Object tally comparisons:
■ ■ ■ ■ ■ ■ ■
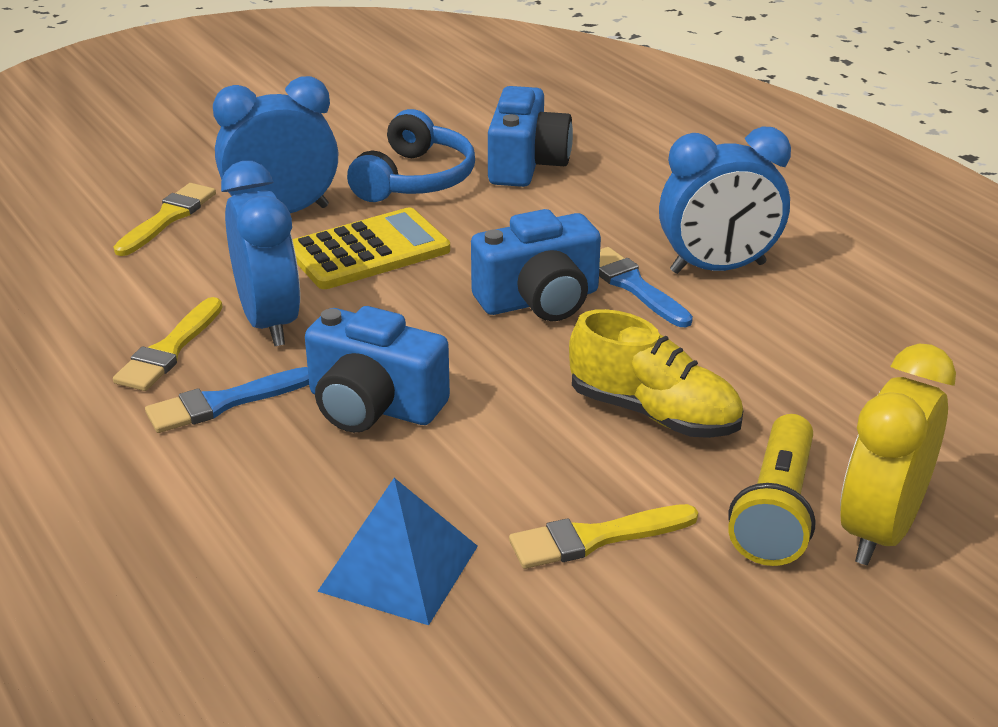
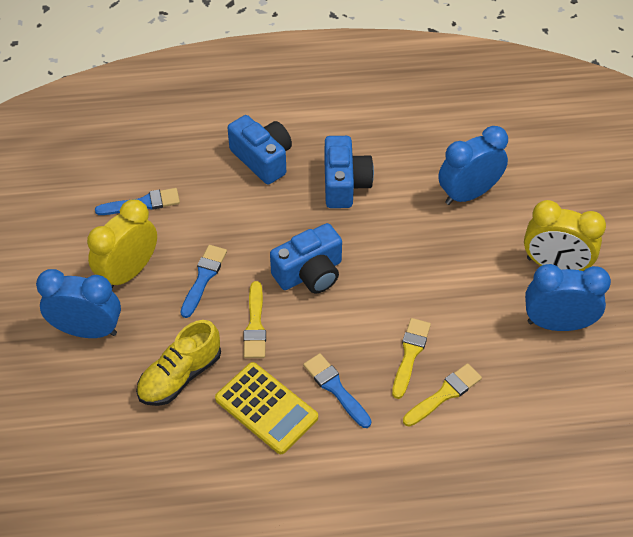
blue brush: [145,367,309,433] [599,247,693,327] = 2 -> [95,188,180,215] [180,245,227,318] [303,353,371,428] = 3
blue headphones: [347,109,475,202] = 1 -> none = 0
blue pyramid: [317,478,478,625] = 1 -> none = 0
yellow clock: [840,343,956,565] = 1 -> [87,199,157,289] [524,200,606,271] = 2
yellow flashlight: [728,414,816,566] = 1 -> none = 0

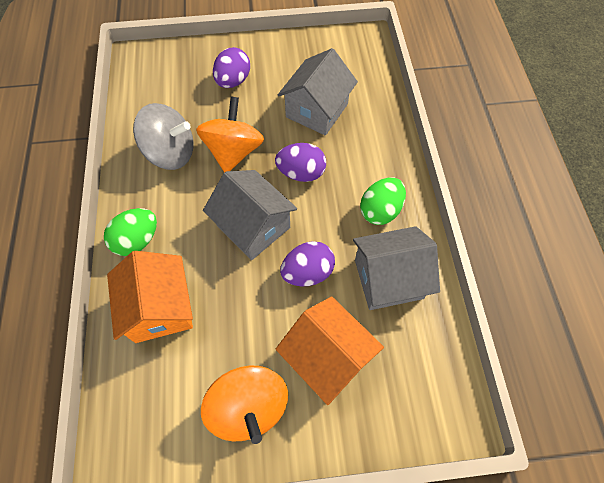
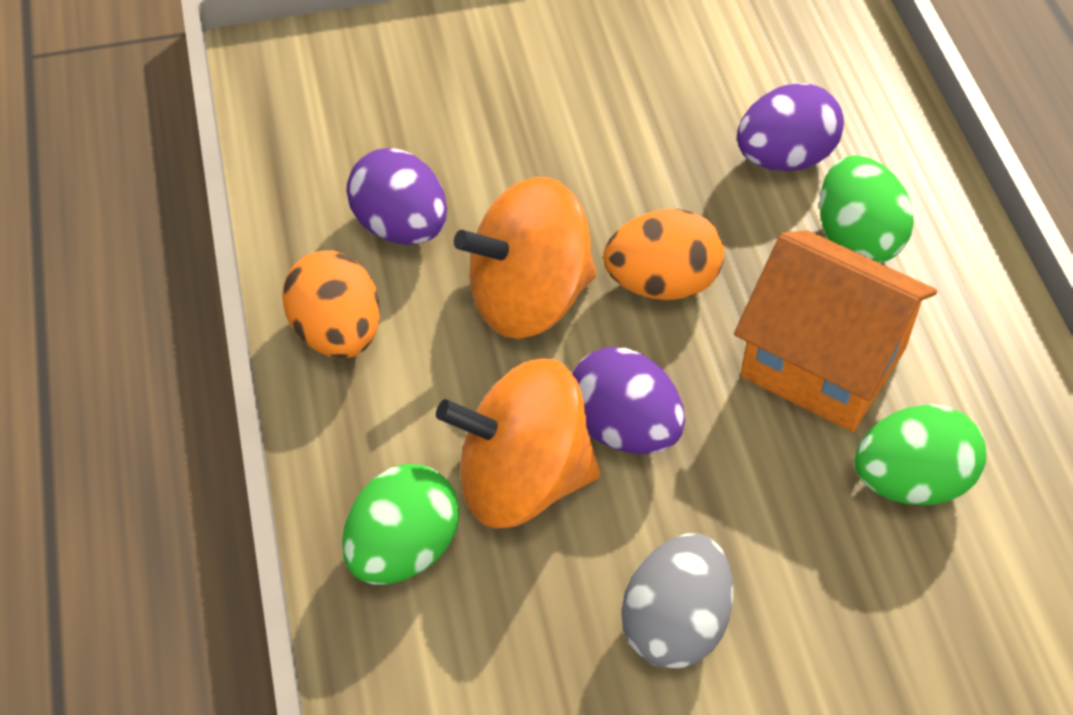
green egg: [104,208,157,256] [360,177,406,225] = 2 -> [342,464,459,585] [819,155,914,263] [855,404,986,505] = 3
grey egg: none = 0 -> [622,534,733,669] = 1
grey house: [203,170,297,260] [278,48,358,135] [353,226,440,310] = 3 -> none = 0
grey spinning top: [133,103,193,170] = 1 -> none = 0
orange egg: none = 0 -> [282,250,380,358] [603,209,724,300] = 2
orange house: [107,251,193,343] [276,296,384,405] = 2 -> [734,230,937,432] = 1

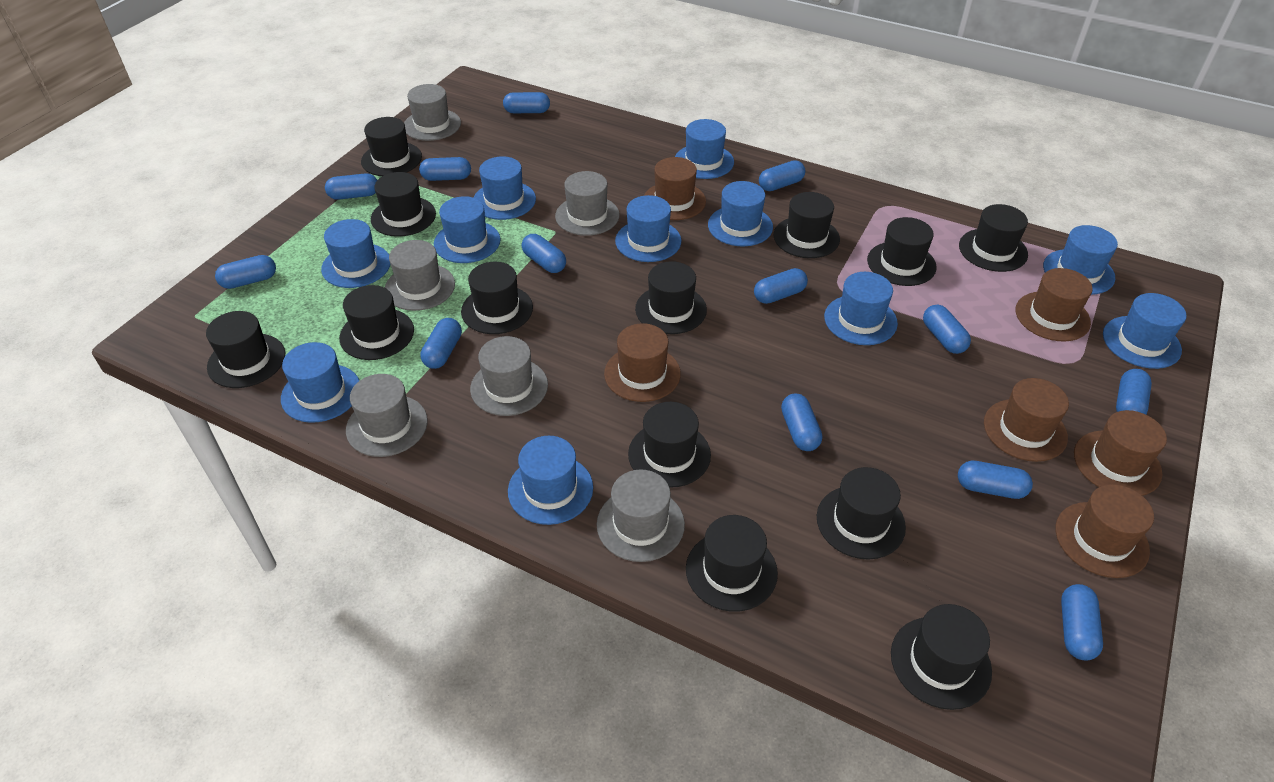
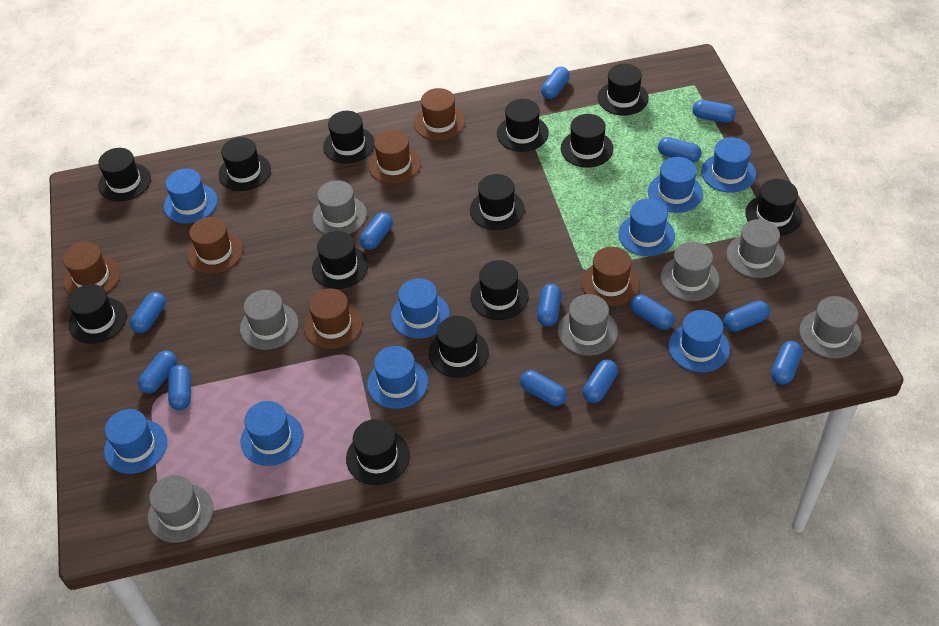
blue hat: [281,342,359,423] [321,219,390,288] [434,196,500,263] [473,156,536,220] [508,436,593,525] [615,195,682,262] [675,119,734,179] [708,181,773,246] [824,272,898,345] [1043,225,1118,295] [1103,293,1186,369] = 11 -> [104,409,167,474] [164,169,218,224] [241,401,303,466] [367,346,428,409] [391,278,450,339] [618,199,675,256] [648,157,703,213] [668,310,730,372] [701,137,756,193] = 9
grey hat: [346,374,428,457] [385,240,455,311] [404,84,461,141] [470,336,548,416] [555,171,619,236] [597,470,685,562] = 6 -> [148,475,214,543] [240,290,298,350] [313,180,367,234] [558,294,618,356] [661,242,719,301] [726,219,785,278] [799,296,862,358] = 7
■ ■ ■ ■ ■ ■ ■
Your assignment: Find the word "grey" in the records and pull out each line that has it.

Answer box:
grey egg: none = 0 -> [622,534,733,669] = 1
grey house: [203,170,297,260] [278,48,358,135] [353,226,440,310] = 3 -> none = 0
grey spinning top: [133,103,193,170] = 1 -> none = 0
grey hat: [346,374,428,457] [385,240,455,311] [404,84,461,141] [470,336,548,416] [555,171,619,236] [597,470,685,562] = 6 -> [148,475,214,543] [240,290,298,350] [313,180,367,234] [558,294,618,356] [661,242,719,301] [726,219,785,278] [799,296,862,358] = 7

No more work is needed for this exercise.